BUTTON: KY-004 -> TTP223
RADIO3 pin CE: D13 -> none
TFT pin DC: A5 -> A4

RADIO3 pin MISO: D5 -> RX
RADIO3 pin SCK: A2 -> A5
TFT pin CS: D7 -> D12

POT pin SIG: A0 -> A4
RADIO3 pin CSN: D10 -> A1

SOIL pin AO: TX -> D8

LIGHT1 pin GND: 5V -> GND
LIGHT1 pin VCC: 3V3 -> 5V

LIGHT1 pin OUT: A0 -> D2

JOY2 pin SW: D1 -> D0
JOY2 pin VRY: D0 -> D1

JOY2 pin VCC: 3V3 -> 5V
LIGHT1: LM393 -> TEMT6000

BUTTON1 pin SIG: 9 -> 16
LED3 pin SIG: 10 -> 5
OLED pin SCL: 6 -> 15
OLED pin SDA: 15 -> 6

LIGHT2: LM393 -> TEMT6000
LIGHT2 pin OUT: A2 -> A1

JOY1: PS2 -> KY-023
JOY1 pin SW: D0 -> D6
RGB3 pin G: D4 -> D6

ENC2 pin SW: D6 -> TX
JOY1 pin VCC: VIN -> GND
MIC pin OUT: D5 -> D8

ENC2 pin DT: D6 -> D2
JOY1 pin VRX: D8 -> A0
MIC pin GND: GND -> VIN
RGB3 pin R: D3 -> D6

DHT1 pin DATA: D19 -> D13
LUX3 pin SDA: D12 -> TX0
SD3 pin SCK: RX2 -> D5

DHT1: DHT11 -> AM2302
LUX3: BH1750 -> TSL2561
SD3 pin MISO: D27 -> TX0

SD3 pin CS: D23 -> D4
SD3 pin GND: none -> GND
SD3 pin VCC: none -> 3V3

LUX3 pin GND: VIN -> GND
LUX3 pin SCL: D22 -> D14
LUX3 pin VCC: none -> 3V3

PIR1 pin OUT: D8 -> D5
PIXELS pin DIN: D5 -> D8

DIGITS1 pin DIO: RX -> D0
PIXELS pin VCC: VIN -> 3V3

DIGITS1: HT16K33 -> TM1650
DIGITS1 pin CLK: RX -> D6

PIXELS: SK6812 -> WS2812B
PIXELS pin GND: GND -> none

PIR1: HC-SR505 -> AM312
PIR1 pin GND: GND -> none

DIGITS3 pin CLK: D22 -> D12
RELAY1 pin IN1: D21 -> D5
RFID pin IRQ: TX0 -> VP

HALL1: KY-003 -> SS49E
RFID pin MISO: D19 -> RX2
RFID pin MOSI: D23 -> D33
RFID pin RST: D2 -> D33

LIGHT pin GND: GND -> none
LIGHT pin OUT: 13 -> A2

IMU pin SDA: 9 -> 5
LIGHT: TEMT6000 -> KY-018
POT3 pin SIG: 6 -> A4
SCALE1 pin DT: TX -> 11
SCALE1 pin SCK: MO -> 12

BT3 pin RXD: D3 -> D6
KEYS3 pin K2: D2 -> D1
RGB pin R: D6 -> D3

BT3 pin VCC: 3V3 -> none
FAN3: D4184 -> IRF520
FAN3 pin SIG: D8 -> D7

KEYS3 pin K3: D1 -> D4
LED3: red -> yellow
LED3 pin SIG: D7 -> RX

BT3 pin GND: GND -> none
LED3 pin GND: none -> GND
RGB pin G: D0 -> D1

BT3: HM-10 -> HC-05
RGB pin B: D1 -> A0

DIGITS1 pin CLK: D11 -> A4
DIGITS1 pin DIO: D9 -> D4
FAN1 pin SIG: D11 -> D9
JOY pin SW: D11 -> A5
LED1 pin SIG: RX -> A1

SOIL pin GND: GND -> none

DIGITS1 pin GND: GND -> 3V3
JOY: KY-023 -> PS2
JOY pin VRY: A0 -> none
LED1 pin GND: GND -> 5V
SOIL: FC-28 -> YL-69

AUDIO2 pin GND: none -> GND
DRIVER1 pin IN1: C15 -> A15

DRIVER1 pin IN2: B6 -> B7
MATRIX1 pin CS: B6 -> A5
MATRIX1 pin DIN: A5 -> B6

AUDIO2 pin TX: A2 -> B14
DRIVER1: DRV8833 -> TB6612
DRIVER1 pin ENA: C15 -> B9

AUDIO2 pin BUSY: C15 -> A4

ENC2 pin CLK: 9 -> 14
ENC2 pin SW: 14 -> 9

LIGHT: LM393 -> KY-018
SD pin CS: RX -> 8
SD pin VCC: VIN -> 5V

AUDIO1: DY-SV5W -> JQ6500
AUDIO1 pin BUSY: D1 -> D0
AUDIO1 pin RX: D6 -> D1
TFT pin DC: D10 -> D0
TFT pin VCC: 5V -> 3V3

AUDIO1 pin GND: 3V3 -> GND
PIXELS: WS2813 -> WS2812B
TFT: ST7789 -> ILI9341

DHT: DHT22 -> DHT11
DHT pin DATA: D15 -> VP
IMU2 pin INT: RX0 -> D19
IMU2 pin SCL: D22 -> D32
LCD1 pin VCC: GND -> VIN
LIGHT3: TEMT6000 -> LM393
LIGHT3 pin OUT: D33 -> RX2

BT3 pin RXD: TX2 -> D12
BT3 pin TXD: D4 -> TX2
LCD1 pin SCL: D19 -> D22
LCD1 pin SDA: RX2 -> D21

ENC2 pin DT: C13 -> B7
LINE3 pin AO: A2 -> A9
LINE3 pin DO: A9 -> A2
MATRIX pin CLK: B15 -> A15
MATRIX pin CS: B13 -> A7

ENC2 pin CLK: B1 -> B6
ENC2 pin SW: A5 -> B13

= = = = =

Your task: Repeat each entry exactly as it was given.

Reply to the task:
BUTTON: KY-004 -> TTP223
RADIO3 pin CE: D13 -> none
TFT pin DC: A5 -> A4

RADIO3 pin MISO: D5 -> RX
RADIO3 pin SCK: A2 -> A5
TFT pin CS: D7 -> D12

POT pin SIG: A0 -> A4
RADIO3 pin CSN: D10 -> A1

SOIL pin AO: TX -> D8

LIGHT1 pin GND: 5V -> GND
LIGHT1 pin VCC: 3V3 -> 5V

LIGHT1 pin OUT: A0 -> D2

JOY2 pin SW: D1 -> D0
JOY2 pin VRY: D0 -> D1

JOY2 pin VCC: 3V3 -> 5V
LIGHT1: LM393 -> TEMT6000

BUTTON1 pin SIG: 9 -> 16
LED3 pin SIG: 10 -> 5
OLED pin SCL: 6 -> 15
OLED pin SDA: 15 -> 6

LIGHT2: LM393 -> TEMT6000
LIGHT2 pin OUT: A2 -> A1

JOY1: PS2 -> KY-023
JOY1 pin SW: D0 -> D6
RGB3 pin G: D4 -> D6

ENC2 pin SW: D6 -> TX
JOY1 pin VCC: VIN -> GND
MIC pin OUT: D5 -> D8

ENC2 pin DT: D6 -> D2
JOY1 pin VRX: D8 -> A0
MIC pin GND: GND -> VIN
RGB3 pin R: D3 -> D6

DHT1 pin DATA: D19 -> D13
LUX3 pin SDA: D12 -> TX0
SD3 pin SCK: RX2 -> D5

DHT1: DHT11 -> AM2302
LUX3: BH1750 -> TSL2561
SD3 pin MISO: D27 -> TX0

SD3 pin CS: D23 -> D4
SD3 pin GND: none -> GND
SD3 pin VCC: none -> 3V3

LUX3 pin GND: VIN -> GND
LUX3 pin SCL: D22 -> D14
LUX3 pin VCC: none -> 3V3

PIR1 pin OUT: D8 -> D5
PIXELS pin DIN: D5 -> D8

DIGITS1 pin DIO: RX -> D0
PIXELS pin VCC: VIN -> 3V3

DIGITS1: HT16K33 -> TM1650
DIGITS1 pin CLK: RX -> D6

PIXELS: SK6812 -> WS2812B
PIXELS pin GND: GND -> none

PIR1: HC-SR505 -> AM312
PIR1 pin GND: GND -> none

DIGITS3 pin CLK: D22 -> D12
RELAY1 pin IN1: D21 -> D5
RFID pin IRQ: TX0 -> VP

HALL1: KY-003 -> SS49E
RFID pin MISO: D19 -> RX2
RFID pin MOSI: D23 -> D33
RFID pin RST: D2 -> D33

LIGHT pin GND: GND -> none
LIGHT pin OUT: 13 -> A2

IMU pin SDA: 9 -> 5
LIGHT: TEMT6000 -> KY-018
POT3 pin SIG: 6 -> A4
SCALE1 pin DT: TX -> 11
SCALE1 pin SCK: MO -> 12

BT3 pin RXD: D3 -> D6
KEYS3 pin K2: D2 -> D1
RGB pin R: D6 -> D3

BT3 pin VCC: 3V3 -> none
FAN3: D4184 -> IRF520
FAN3 pin SIG: D8 -> D7

KEYS3 pin K3: D1 -> D4
LED3: red -> yellow
LED3 pin SIG: D7 -> RX

BT3 pin GND: GND -> none
LED3 pin GND: none -> GND
RGB pin G: D0 -> D1

BT3: HM-10 -> HC-05
RGB pin B: D1 -> A0

DIGITS1 pin CLK: D11 -> A4
DIGITS1 pin DIO: D9 -> D4
FAN1 pin SIG: D11 -> D9
JOY pin SW: D11 -> A5
LED1 pin SIG: RX -> A1

SOIL pin GND: GND -> none

DIGITS1 pin GND: GND -> 3V3
JOY: KY-023 -> PS2
JOY pin VRY: A0 -> none
LED1 pin GND: GND -> 5V
SOIL: FC-28 -> YL-69

AUDIO2 pin GND: none -> GND
DRIVER1 pin IN1: C15 -> A15

DRIVER1 pin IN2: B6 -> B7
MATRIX1 pin CS: B6 -> A5
MATRIX1 pin DIN: A5 -> B6

AUDIO2 pin TX: A2 -> B14
DRIVER1: DRV8833 -> TB6612
DRIVER1 pin ENA: C15 -> B9

AUDIO2 pin BUSY: C15 -> A4

ENC2 pin CLK: 9 -> 14
ENC2 pin SW: 14 -> 9

LIGHT: LM393 -> KY-018
SD pin CS: RX -> 8
SD pin VCC: VIN -> 5V

AUDIO1: DY-SV5W -> JQ6500
AUDIO1 pin BUSY: D1 -> D0
AUDIO1 pin RX: D6 -> D1
TFT pin DC: D10 -> D0
TFT pin VCC: 5V -> 3V3

AUDIO1 pin GND: 3V3 -> GND
PIXELS: WS2813 -> WS2812B
TFT: ST7789 -> ILI9341

DHT: DHT22 -> DHT11
DHT pin DATA: D15 -> VP
IMU2 pin INT: RX0 -> D19
IMU2 pin SCL: D22 -> D32
LCD1 pin VCC: GND -> VIN
LIGHT3: TEMT6000 -> LM393
LIGHT3 pin OUT: D33 -> RX2

BT3 pin RXD: TX2 -> D12
BT3 pin TXD: D4 -> TX2
LCD1 pin SCL: D19 -> D22
LCD1 pin SDA: RX2 -> D21

ENC2 pin DT: C13 -> B7
LINE3 pin AO: A2 -> A9
LINE3 pin DO: A9 -> A2
MATRIX pin CLK: B15 -> A15
MATRIX pin CS: B13 -> A7

ENC2 pin CLK: B1 -> B6
ENC2 pin SW: A5 -> B13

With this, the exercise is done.